PROBLEM TO WORK ON » Return the run of lines below that opens with the line containing "D3: none -> diode (A W9, K GND)" and closes with the line containing "R3: 2.2k (5V, W3) -> 2.2k (5V, W6)", keeping each one exact.

DATA EXTRACTS Start Marker

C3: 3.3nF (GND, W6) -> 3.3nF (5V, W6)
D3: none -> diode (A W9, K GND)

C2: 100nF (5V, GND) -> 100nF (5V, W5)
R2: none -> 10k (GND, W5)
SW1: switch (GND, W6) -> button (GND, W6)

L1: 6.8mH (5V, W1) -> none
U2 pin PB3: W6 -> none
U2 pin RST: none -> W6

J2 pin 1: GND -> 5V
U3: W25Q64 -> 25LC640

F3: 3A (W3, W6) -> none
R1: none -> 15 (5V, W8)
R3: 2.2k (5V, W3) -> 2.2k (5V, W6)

DATA EXTRACTS End Marker
DATA EXTRACTS Start Marker

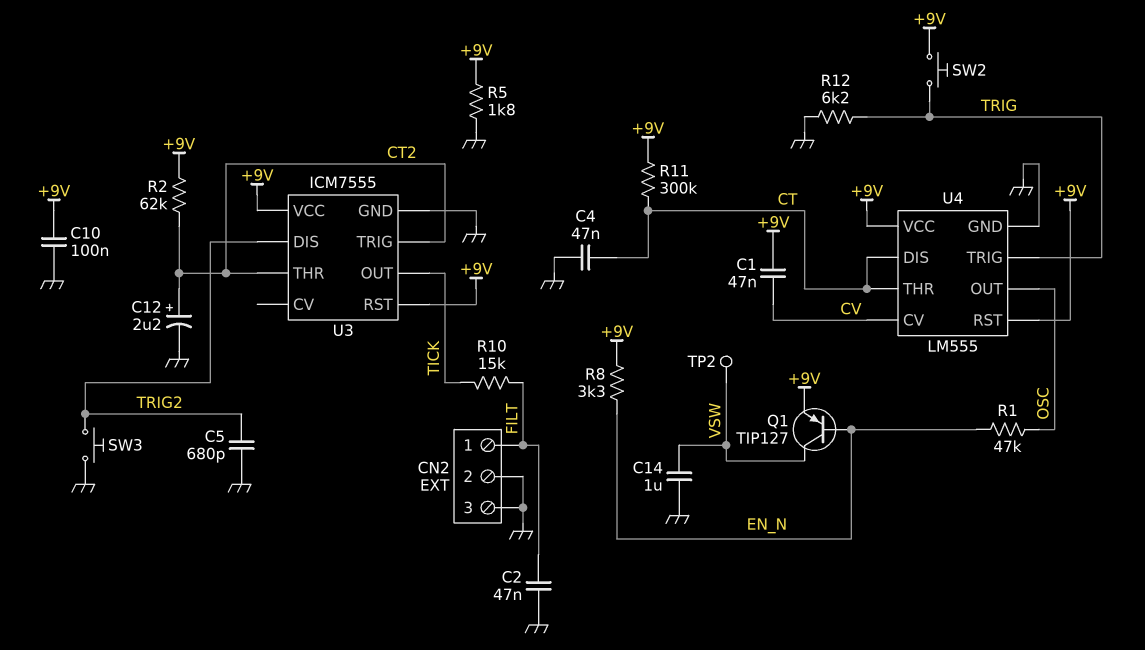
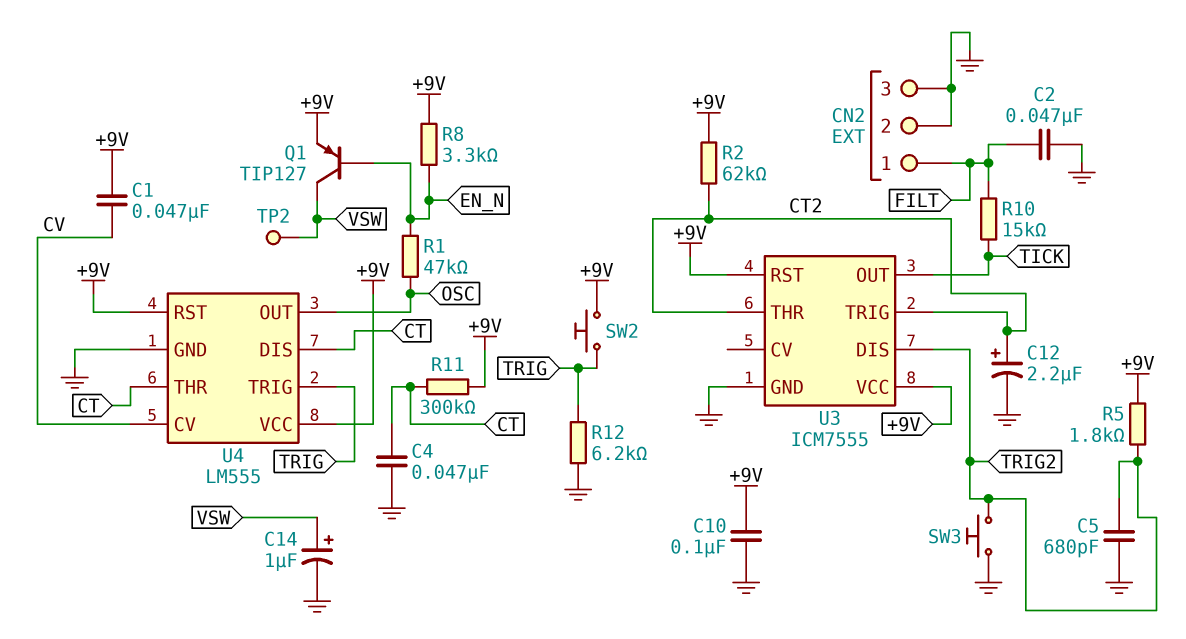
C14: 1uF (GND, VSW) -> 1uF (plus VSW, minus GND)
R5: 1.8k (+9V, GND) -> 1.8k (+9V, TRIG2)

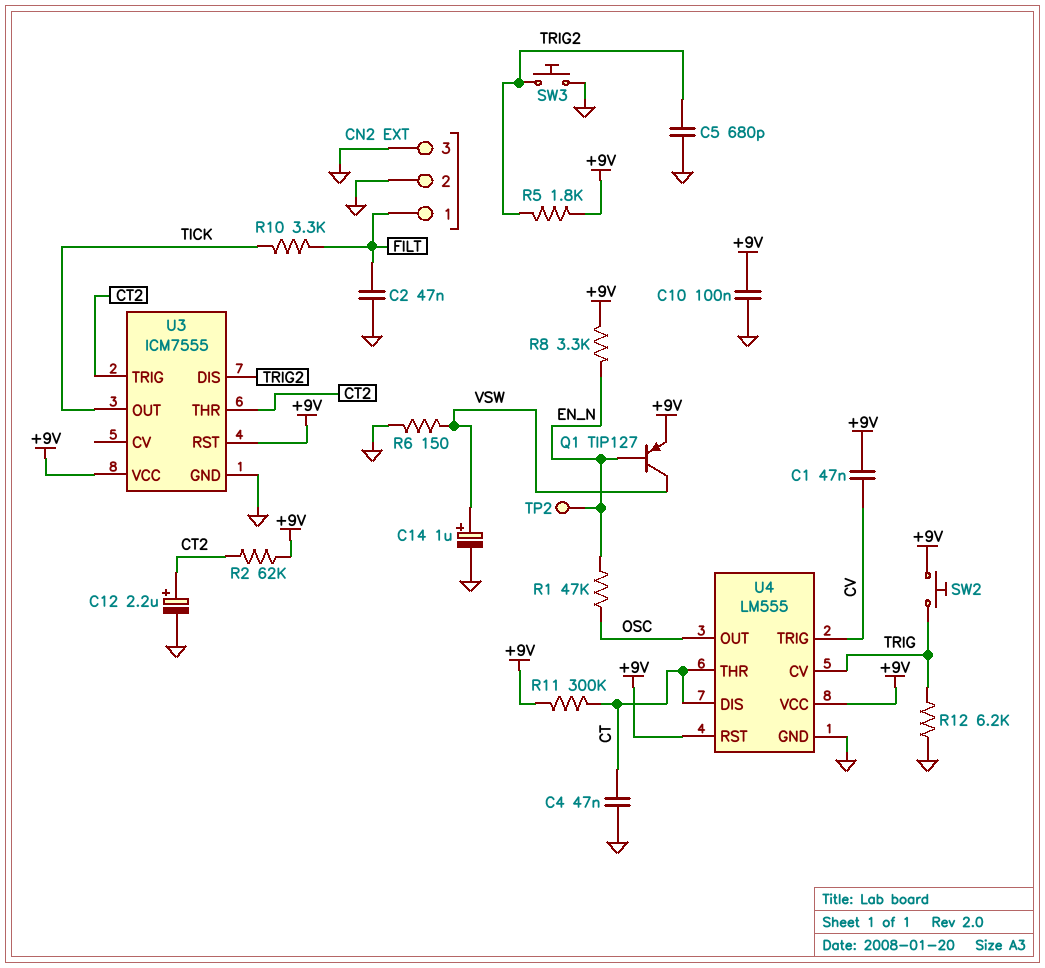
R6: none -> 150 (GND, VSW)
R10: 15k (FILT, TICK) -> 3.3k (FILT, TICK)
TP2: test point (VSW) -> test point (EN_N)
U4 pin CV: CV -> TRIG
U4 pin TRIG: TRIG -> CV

DATA EXTRACTS End Marker
DATA EXTRACTS Start Marker

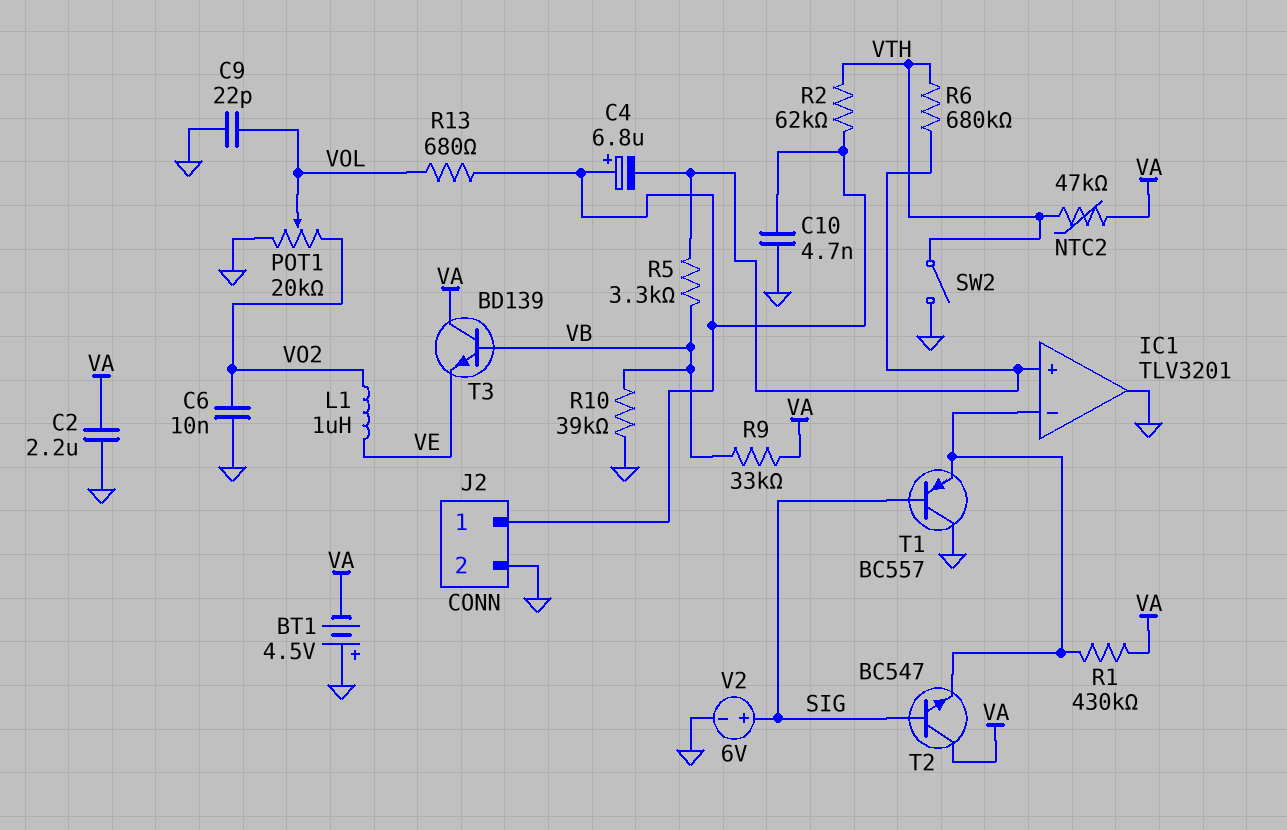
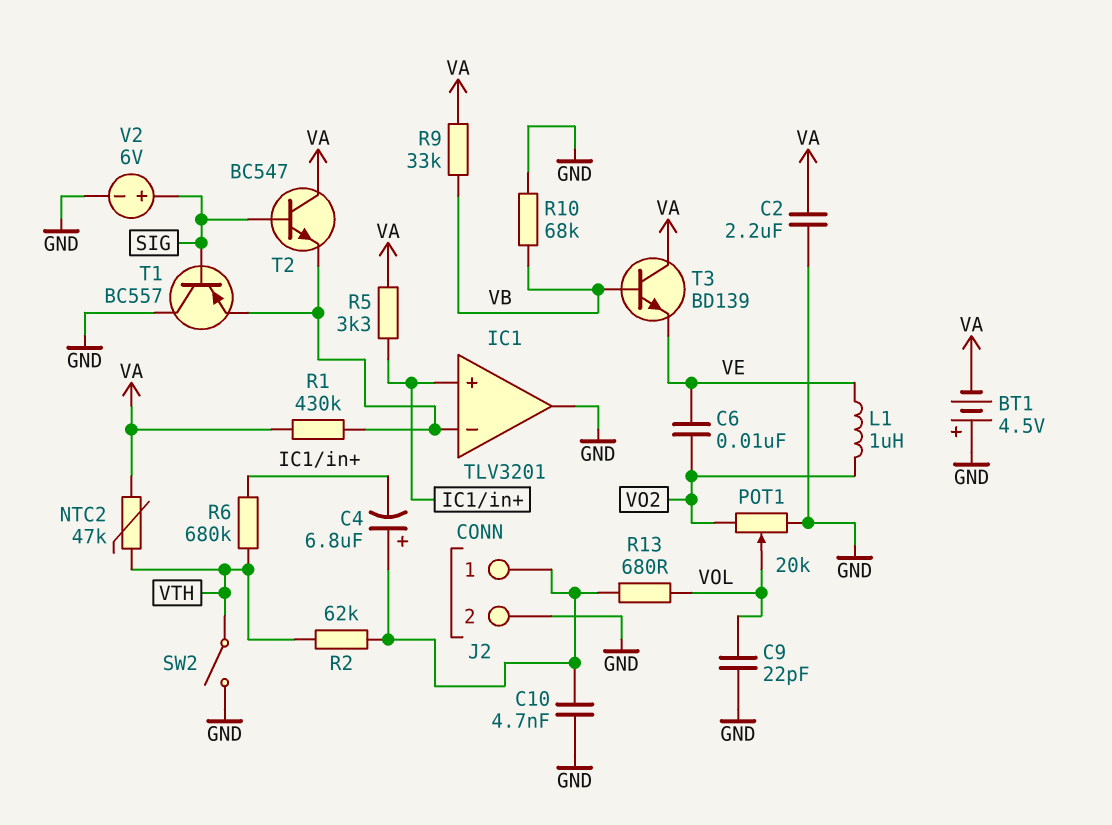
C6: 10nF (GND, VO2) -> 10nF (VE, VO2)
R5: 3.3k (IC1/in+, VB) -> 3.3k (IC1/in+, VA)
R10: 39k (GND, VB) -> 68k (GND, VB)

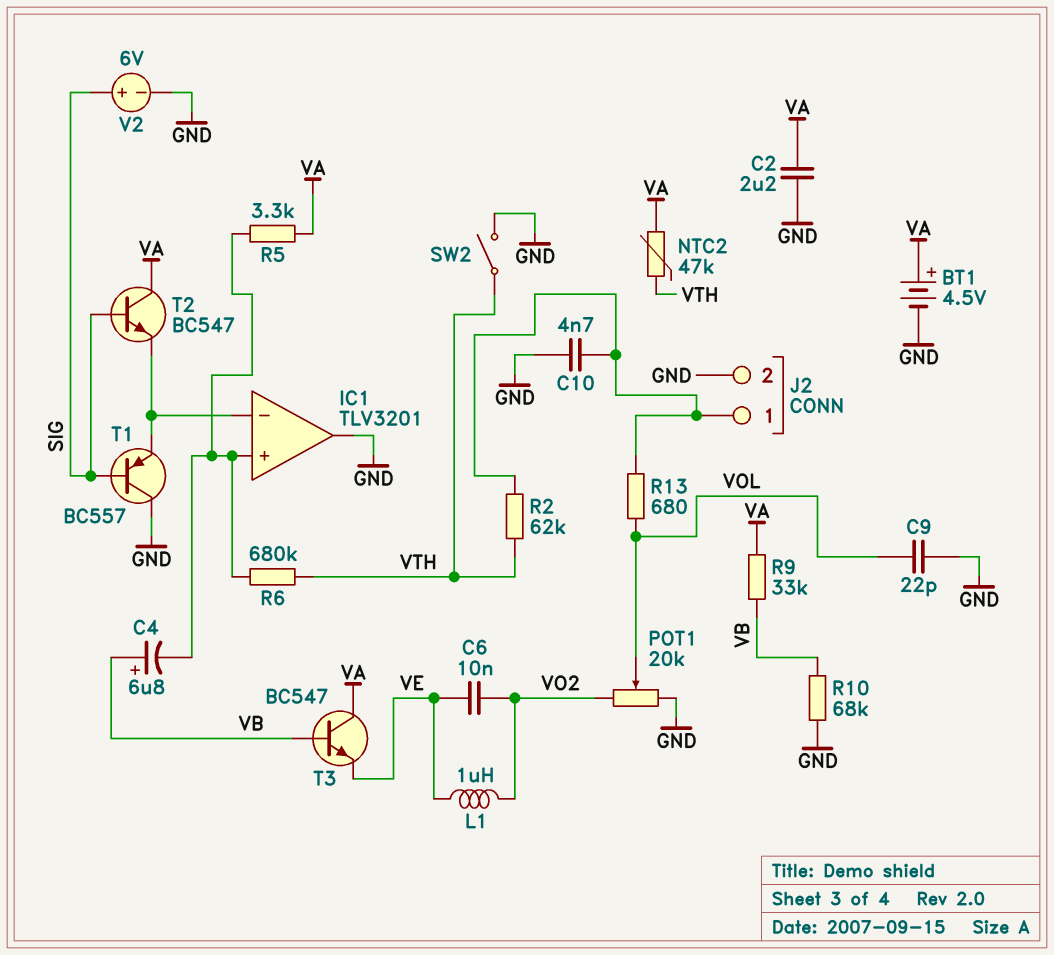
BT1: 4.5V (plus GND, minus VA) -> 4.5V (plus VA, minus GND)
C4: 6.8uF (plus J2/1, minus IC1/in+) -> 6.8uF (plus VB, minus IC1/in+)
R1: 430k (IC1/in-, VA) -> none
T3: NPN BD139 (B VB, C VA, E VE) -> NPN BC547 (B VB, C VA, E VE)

DATA EXTRACTS End Marker

SOLUTION TO THIS PROBLEM »
D3: none -> diode (A W9, K GND)

C2: 100nF (5V, GND) -> 100nF (5V, W5)
R2: none -> 10k (GND, W5)
SW1: switch (GND, W6) -> button (GND, W6)

L1: 6.8mH (5V, W1) -> none
U2 pin PB3: W6 -> none
U2 pin RST: none -> W6

J2 pin 1: GND -> 5V
U3: W25Q64 -> 25LC640

F3: 3A (W3, W6) -> none
R1: none -> 15 (5V, W8)
R3: 2.2k (5V, W3) -> 2.2k (5V, W6)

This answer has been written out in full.